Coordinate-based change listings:
--- START ---
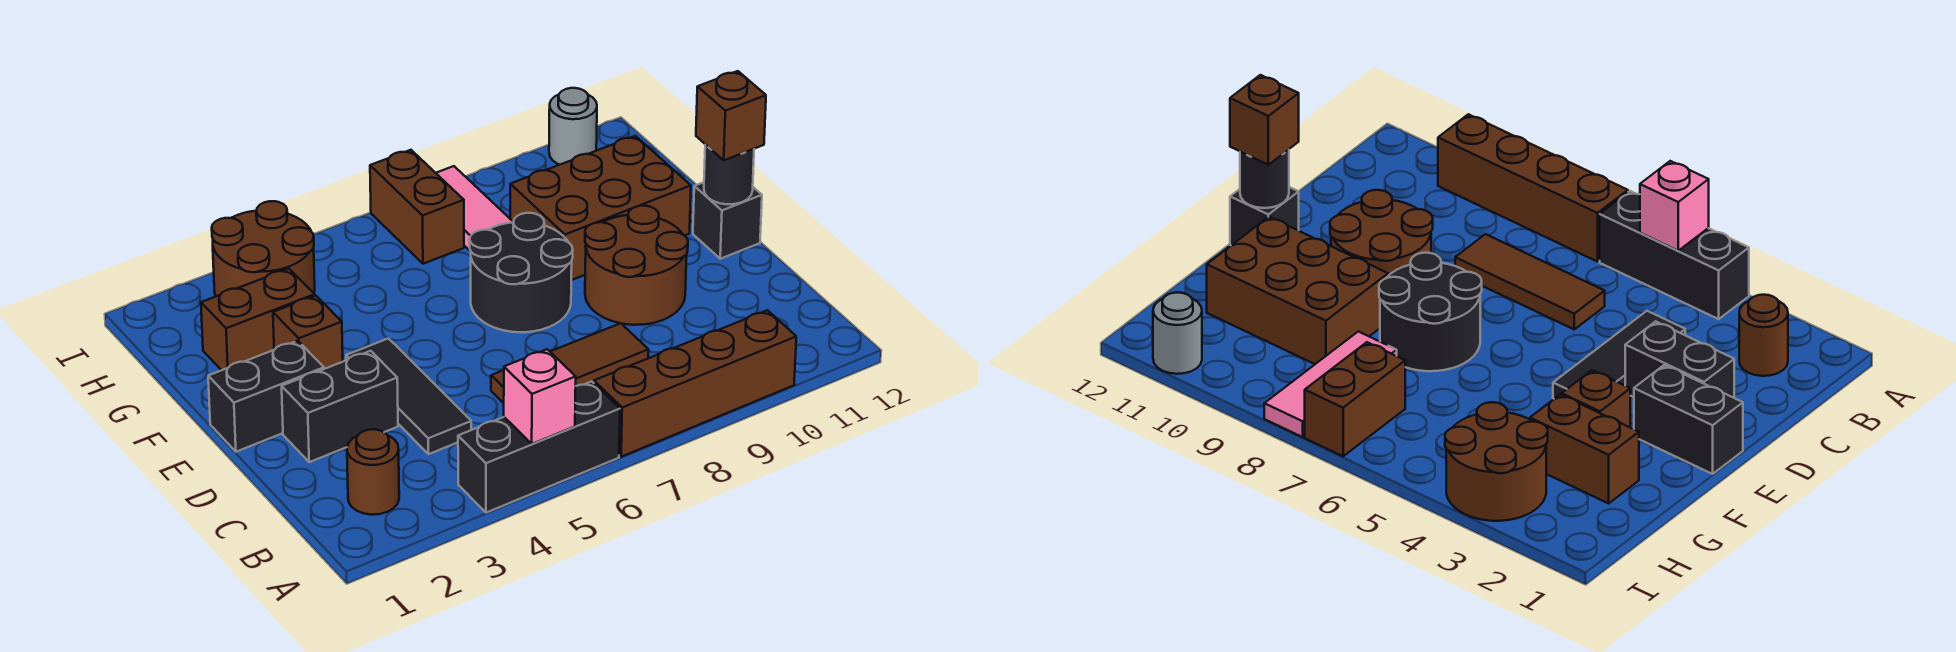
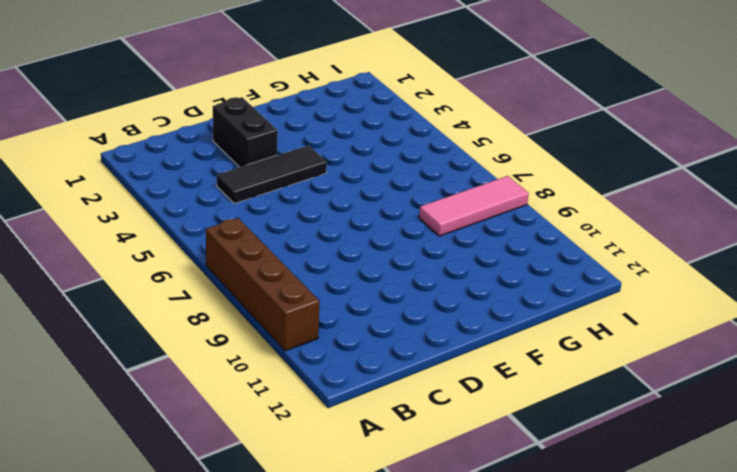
none -> black brick A4:A6 level 1
none -> brown round brick B2 level 1
none -> brown tile C6:C8 level 1

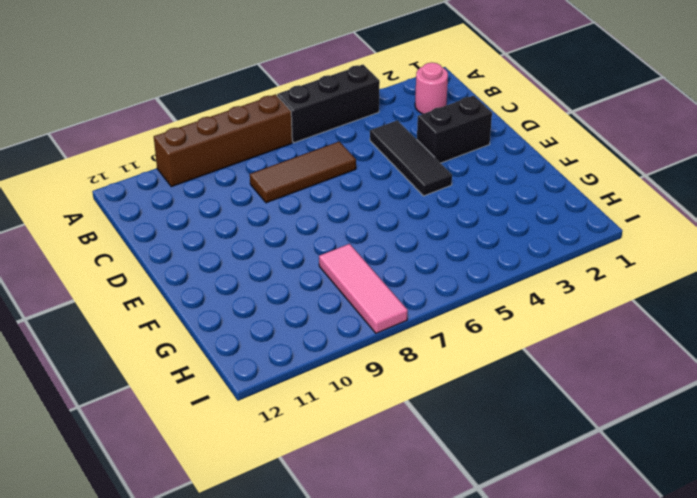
pink round brick B2 level 1 -> brown round brick B2 level 1
none -> brown round brick D9:E10 level 1
none -> black brick E1:E2 level 1
none -> black round brick E7:F8 level 1

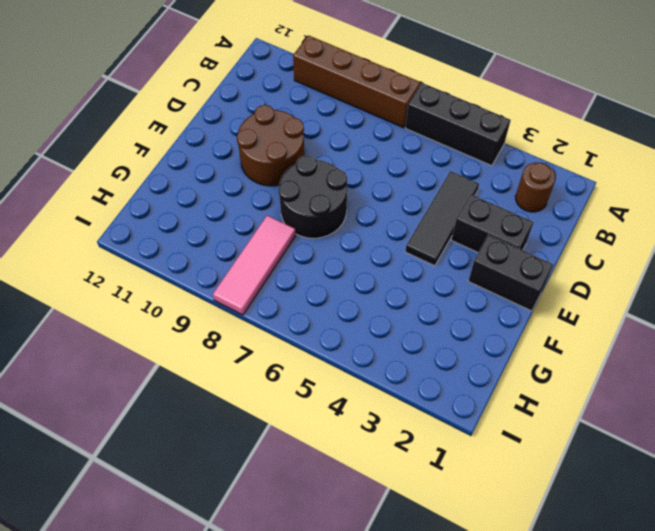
none -> brown tile C6:C8 level 1
none -> black brick E12 level 1
none -> brown brick F3 level 1

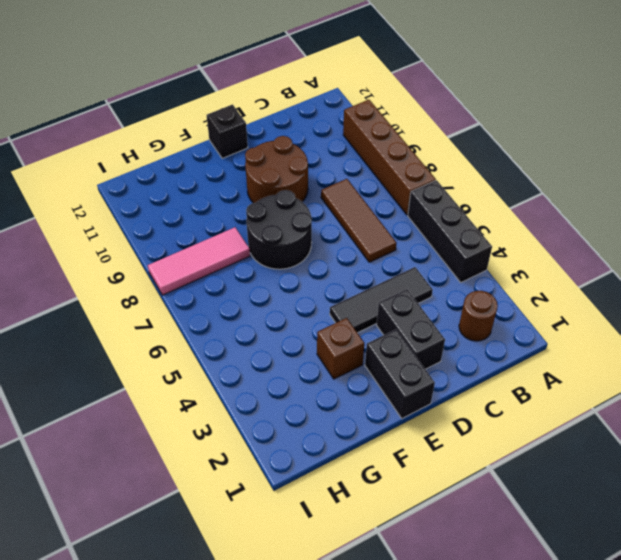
none -> brown brick F9:G11 level 1
none -> brown brick G2:G3 level 1
none -> brown round brick H3:I4 level 1

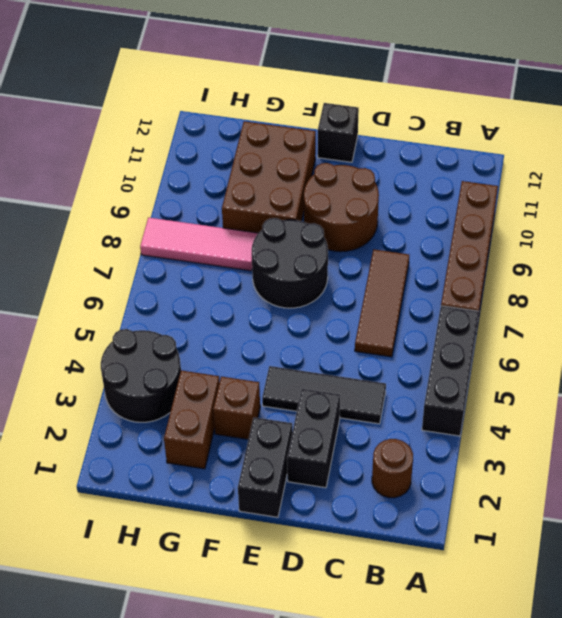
black round brick H3:I4 level 1 -> brown round brick H3:I4 level 1
none -> brown brick H7:I7 level 1
none -> grey round brick I11 level 1
none -> pink brick A5 level 2

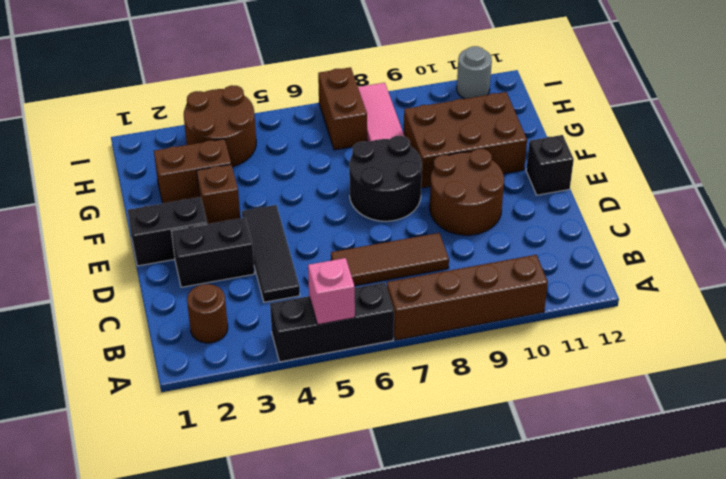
none -> black round brick E12 level 2
none -> brown brick E12 level 3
--- END ---
**What is expected**. If a record contains a picture, drop the picture and repeat the rest exactly.

**Reply**.
none -> black brick A4:A6 level 1
none -> brown round brick B2 level 1
none -> brown tile C6:C8 level 1

pink round brick B2 level 1 -> brown round brick B2 level 1
none -> brown round brick D9:E10 level 1
none -> black brick E1:E2 level 1
none -> black round brick E7:F8 level 1

none -> brown tile C6:C8 level 1
none -> black brick E12 level 1
none -> brown brick F3 level 1

none -> brown brick F9:G11 level 1
none -> brown brick G2:G3 level 1
none -> brown round brick H3:I4 level 1

black round brick H3:I4 level 1 -> brown round brick H3:I4 level 1
none -> brown brick H7:I7 level 1
none -> grey round brick I11 level 1
none -> pink brick A5 level 2

none -> black round brick E12 level 2
none -> brown brick E12 level 3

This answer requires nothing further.